**Problem description**
Could you print the following data line for line, changing nothing?
═══ Dataset ═══
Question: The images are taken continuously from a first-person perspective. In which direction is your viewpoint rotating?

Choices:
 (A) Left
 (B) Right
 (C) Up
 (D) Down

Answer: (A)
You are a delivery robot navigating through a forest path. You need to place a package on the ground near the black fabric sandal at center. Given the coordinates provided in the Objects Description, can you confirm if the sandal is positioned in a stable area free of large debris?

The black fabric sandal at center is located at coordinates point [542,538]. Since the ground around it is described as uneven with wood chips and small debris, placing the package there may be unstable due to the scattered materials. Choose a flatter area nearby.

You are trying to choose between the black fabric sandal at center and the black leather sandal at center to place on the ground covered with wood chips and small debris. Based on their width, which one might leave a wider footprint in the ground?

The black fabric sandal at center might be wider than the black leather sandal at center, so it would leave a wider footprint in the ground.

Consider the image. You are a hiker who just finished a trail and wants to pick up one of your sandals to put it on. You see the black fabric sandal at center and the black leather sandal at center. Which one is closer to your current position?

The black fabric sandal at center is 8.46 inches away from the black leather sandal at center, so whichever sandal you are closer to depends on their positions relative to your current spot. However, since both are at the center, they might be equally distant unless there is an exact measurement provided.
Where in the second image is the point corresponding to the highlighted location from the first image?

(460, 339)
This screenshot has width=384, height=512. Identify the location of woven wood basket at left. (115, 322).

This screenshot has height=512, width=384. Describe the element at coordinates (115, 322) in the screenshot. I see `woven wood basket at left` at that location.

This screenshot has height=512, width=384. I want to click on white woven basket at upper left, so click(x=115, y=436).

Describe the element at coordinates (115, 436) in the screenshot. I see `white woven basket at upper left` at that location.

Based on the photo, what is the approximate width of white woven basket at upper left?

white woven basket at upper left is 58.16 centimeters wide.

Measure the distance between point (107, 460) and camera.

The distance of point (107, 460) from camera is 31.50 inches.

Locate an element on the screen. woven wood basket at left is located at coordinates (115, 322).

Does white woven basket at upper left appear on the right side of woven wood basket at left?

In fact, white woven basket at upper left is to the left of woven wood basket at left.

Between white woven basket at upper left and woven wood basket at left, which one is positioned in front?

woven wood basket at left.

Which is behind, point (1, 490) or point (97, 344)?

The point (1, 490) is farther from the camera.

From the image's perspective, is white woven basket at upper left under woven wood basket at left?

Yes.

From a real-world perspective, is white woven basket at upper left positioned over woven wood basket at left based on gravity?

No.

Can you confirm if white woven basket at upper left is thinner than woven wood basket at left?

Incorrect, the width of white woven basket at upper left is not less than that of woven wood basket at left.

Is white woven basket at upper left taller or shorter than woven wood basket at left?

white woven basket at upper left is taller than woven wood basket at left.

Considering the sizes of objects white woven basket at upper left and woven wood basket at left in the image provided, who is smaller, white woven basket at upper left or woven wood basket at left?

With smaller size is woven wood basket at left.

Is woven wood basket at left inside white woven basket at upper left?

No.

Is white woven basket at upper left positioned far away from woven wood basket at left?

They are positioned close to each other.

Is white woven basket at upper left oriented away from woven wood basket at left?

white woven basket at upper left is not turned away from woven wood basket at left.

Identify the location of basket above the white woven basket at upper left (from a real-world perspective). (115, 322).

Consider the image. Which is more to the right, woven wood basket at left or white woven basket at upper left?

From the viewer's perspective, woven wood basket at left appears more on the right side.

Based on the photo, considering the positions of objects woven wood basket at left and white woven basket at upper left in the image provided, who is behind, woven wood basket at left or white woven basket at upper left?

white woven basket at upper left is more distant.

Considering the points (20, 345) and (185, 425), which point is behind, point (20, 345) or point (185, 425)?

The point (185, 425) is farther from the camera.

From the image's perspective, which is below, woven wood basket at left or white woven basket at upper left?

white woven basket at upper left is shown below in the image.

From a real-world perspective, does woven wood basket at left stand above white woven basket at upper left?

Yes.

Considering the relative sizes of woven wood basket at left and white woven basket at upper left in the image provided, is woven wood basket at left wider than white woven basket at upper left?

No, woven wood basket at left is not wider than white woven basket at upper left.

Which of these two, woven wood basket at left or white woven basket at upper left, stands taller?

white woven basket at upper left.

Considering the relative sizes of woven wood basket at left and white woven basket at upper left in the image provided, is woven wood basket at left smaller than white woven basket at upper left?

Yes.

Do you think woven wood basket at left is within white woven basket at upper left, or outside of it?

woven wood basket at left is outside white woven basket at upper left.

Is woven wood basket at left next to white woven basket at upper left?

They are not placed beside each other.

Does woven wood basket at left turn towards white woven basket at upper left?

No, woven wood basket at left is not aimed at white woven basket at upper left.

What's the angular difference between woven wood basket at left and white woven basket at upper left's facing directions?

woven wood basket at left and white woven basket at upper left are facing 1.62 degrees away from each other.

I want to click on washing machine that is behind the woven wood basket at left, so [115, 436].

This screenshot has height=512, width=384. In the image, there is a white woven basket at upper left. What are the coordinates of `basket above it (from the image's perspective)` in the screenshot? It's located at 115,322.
═══
**Output below**
Question: The images are taken continuously from a first-person perspective. In which direction is your viewpoint rotating?

Choices:
 (A) Left
 (B) Right
 (C) Up
 (D) Down

Answer: (A)
You are a delivery robot navigating through a forest path. You need to place a package on the ground near the black fabric sandal at center. Given the coordinates provided in the Objects Description, can you confirm if the sandal is positioned in a stable area free of large debris?

The black fabric sandal at center is located at coordinates point [542,538]. Since the ground around it is described as uneven with wood chips and small debris, placing the package there may be unstable due to the scattered materials. Choose a flatter area nearby.

You are trying to choose between the black fabric sandal at center and the black leather sandal at center to place on the ground covered with wood chips and small debris. Based on their width, which one might leave a wider footprint in the ground?

The black fabric sandal at center might be wider than the black leather sandal at center, so it would leave a wider footprint in the ground.

Consider the image. You are a hiker who just finished a trail and wants to pick up one of your sandals to put it on. You see the black fabric sandal at center and the black leather sandal at center. Which one is closer to your current position?

The black fabric sandal at center is 8.46 inches away from the black leather sandal at center, so whichever sandal you are closer to depends on their positions relative to your current spot. However, since both are at the center, they might be equally distant unless there is an exact measurement provided.
Where in the second image is the point corresponding to the highlighted location from the first image?

(460, 339)
This screenshot has width=384, height=512. Identify the location of woven wood basket at left. (115, 322).

This screenshot has height=512, width=384. Describe the element at coordinates (115, 322) in the screenshot. I see `woven wood basket at left` at that location.

This screenshot has height=512, width=384. I want to click on white woven basket at upper left, so click(x=115, y=436).

Describe the element at coordinates (115, 436) in the screenshot. I see `white woven basket at upper left` at that location.

Based on the photo, what is the approximate width of white woven basket at upper left?

white woven basket at upper left is 58.16 centimeters wide.

Measure the distance between point (107, 460) and camera.

The distance of point (107, 460) from camera is 31.50 inches.

Locate an element on the screen. woven wood basket at left is located at coordinates (115, 322).

Does white woven basket at upper left appear on the right side of woven wood basket at left?

In fact, white woven basket at upper left is to the left of woven wood basket at left.

Between white woven basket at upper left and woven wood basket at left, which one is positioned in front?

woven wood basket at left.

Which is behind, point (1, 490) or point (97, 344)?

The point (1, 490) is farther from the camera.

From the image's perspective, is white woven basket at upper left under woven wood basket at left?

Yes.

From a real-world perspective, is white woven basket at upper left positioned over woven wood basket at left based on gravity?

No.

Can you confirm if white woven basket at upper left is thinner than woven wood basket at left?

Incorrect, the width of white woven basket at upper left is not less than that of woven wood basket at left.

Is white woven basket at upper left taller or shorter than woven wood basket at left?

white woven basket at upper left is taller than woven wood basket at left.

Considering the sizes of objects white woven basket at upper left and woven wood basket at left in the image provided, who is smaller, white woven basket at upper left or woven wood basket at left?

With smaller size is woven wood basket at left.

Is woven wood basket at left inside white woven basket at upper left?

No.

Is white woven basket at upper left positioned far away from woven wood basket at left?

They are positioned close to each other.

Is white woven basket at upper left oriented away from woven wood basket at left?

white woven basket at upper left is not turned away from woven wood basket at left.

Identify the location of basket above the white woven basket at upper left (from a real-world perspective). (115, 322).

Consider the image. Which is more to the right, woven wood basket at left or white woven basket at upper left?

From the viewer's perspective, woven wood basket at left appears more on the right side.

Based on the photo, considering the positions of objects woven wood basket at left and white woven basket at upper left in the image provided, who is behind, woven wood basket at left or white woven basket at upper left?

white woven basket at upper left is more distant.

Considering the points (20, 345) and (185, 425), which point is behind, point (20, 345) or point (185, 425)?

The point (185, 425) is farther from the camera.

From the image's perspective, which is below, woven wood basket at left or white woven basket at upper left?

white woven basket at upper left is shown below in the image.

From a real-world perspective, does woven wood basket at left stand above white woven basket at upper left?

Yes.

Considering the relative sizes of woven wood basket at left and white woven basket at upper left in the image provided, is woven wood basket at left wider than white woven basket at upper left?

No, woven wood basket at left is not wider than white woven basket at upper left.

Which of these two, woven wood basket at left or white woven basket at upper left, stands taller?

white woven basket at upper left.

Considering the relative sizes of woven wood basket at left and white woven basket at upper left in the image provided, is woven wood basket at left smaller than white woven basket at upper left?

Yes.

Do you think woven wood basket at left is within white woven basket at upper left, or outside of it?

woven wood basket at left is outside white woven basket at upper left.

Is woven wood basket at left next to white woven basket at upper left?

They are not placed beside each other.

Does woven wood basket at left turn towards white woven basket at upper left?

No, woven wood basket at left is not aimed at white woven basket at upper left.

What's the angular difference between woven wood basket at left and white woven basket at upper left's facing directions?

woven wood basket at left and white woven basket at upper left are facing 1.62 degrees away from each other.

I want to click on washing machine that is behind the woven wood basket at left, so [115, 436].

This screenshot has height=512, width=384. In the image, there is a white woven basket at upper left. What are the coordinates of `basket above it (from the image's perspective)` in the screenshot? It's located at 115,322.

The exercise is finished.